Work required. Please copy, exactly as they appear below, the lines from the one containing "none -> lime brick F2:F4 level 1" through the one containing "none -> lime cone F2 level 1".

━━━

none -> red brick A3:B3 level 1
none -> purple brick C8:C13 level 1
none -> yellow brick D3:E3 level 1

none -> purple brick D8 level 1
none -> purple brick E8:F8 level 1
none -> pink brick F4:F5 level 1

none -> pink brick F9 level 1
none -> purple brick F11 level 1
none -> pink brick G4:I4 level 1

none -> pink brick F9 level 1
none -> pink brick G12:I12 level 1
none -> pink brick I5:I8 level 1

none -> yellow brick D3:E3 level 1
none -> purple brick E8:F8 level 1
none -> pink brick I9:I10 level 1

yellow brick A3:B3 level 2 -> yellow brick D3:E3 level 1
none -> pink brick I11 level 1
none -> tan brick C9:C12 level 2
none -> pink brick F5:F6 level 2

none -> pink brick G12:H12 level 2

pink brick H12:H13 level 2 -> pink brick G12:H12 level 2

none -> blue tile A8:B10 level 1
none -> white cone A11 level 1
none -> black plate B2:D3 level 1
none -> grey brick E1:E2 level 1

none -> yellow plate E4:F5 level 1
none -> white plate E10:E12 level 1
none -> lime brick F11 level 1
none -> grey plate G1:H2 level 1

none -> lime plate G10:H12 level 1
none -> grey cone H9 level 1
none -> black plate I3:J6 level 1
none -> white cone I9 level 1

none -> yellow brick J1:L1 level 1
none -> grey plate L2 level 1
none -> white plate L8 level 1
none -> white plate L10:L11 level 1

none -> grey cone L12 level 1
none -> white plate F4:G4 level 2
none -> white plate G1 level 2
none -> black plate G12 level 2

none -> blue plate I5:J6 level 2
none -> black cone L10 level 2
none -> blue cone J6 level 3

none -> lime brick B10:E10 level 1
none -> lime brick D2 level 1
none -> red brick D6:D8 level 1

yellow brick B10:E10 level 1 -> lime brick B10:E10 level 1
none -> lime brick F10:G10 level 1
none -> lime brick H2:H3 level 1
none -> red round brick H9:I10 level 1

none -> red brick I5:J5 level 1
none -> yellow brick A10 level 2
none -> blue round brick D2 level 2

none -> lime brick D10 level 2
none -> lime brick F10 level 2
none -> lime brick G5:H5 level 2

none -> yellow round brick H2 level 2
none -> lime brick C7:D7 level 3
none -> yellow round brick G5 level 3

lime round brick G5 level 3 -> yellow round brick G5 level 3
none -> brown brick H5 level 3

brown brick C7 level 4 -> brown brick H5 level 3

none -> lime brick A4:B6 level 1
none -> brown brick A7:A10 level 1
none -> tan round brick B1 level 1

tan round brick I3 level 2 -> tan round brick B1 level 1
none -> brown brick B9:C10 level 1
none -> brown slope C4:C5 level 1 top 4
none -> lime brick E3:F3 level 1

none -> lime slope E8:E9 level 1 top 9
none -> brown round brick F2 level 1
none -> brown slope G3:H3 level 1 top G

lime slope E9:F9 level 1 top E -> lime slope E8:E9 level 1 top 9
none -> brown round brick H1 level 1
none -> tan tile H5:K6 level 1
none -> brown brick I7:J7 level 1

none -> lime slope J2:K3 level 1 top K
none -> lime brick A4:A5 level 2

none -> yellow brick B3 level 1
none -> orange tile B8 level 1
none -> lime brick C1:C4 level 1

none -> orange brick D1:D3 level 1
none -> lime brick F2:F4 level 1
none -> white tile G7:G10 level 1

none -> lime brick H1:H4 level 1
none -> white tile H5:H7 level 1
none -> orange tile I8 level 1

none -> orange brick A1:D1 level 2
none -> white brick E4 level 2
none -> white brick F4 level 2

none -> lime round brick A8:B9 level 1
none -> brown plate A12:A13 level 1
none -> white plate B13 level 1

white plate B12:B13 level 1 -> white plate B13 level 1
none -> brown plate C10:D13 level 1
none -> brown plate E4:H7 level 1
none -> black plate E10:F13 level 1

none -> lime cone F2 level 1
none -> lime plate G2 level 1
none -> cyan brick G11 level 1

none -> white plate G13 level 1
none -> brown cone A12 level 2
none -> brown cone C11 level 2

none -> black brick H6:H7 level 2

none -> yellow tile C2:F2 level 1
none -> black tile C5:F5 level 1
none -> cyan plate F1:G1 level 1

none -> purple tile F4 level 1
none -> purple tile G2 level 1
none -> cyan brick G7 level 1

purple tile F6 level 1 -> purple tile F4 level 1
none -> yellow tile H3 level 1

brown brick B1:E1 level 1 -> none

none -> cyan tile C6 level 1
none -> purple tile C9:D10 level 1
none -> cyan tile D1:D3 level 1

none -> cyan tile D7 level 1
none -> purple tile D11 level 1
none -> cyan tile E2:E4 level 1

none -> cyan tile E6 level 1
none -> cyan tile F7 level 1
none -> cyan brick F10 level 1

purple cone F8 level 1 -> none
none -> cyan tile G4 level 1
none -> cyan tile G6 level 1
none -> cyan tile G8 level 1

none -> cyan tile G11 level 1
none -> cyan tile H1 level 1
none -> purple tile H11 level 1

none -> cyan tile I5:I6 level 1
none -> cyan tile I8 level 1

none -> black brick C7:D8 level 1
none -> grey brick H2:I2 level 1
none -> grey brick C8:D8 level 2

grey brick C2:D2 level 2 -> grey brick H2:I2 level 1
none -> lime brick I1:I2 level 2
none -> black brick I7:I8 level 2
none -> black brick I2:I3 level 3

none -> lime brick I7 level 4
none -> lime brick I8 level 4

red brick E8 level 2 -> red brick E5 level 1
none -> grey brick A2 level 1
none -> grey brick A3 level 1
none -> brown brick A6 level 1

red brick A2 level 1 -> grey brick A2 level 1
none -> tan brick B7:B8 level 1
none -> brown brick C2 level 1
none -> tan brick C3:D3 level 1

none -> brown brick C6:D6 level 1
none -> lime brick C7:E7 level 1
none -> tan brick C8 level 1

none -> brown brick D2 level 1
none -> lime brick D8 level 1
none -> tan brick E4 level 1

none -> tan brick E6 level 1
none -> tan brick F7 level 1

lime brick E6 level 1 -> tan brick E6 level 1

━━━

Solution.
none -> lime brick F2:F4 level 1
none -> white tile G7:G10 level 1

none -> lime brick H1:H4 level 1
none -> white tile H5:H7 level 1
none -> orange tile I8 level 1

none -> orange brick A1:D1 level 2
none -> white brick E4 level 2
none -> white brick F4 level 2

none -> lime round brick A8:B9 level 1
none -> brown plate A12:A13 level 1
none -> white plate B13 level 1

white plate B12:B13 level 1 -> white plate B13 level 1
none -> brown plate C10:D13 level 1
none -> brown plate E4:H7 level 1
none -> black plate E10:F13 level 1

none -> lime cone F2 level 1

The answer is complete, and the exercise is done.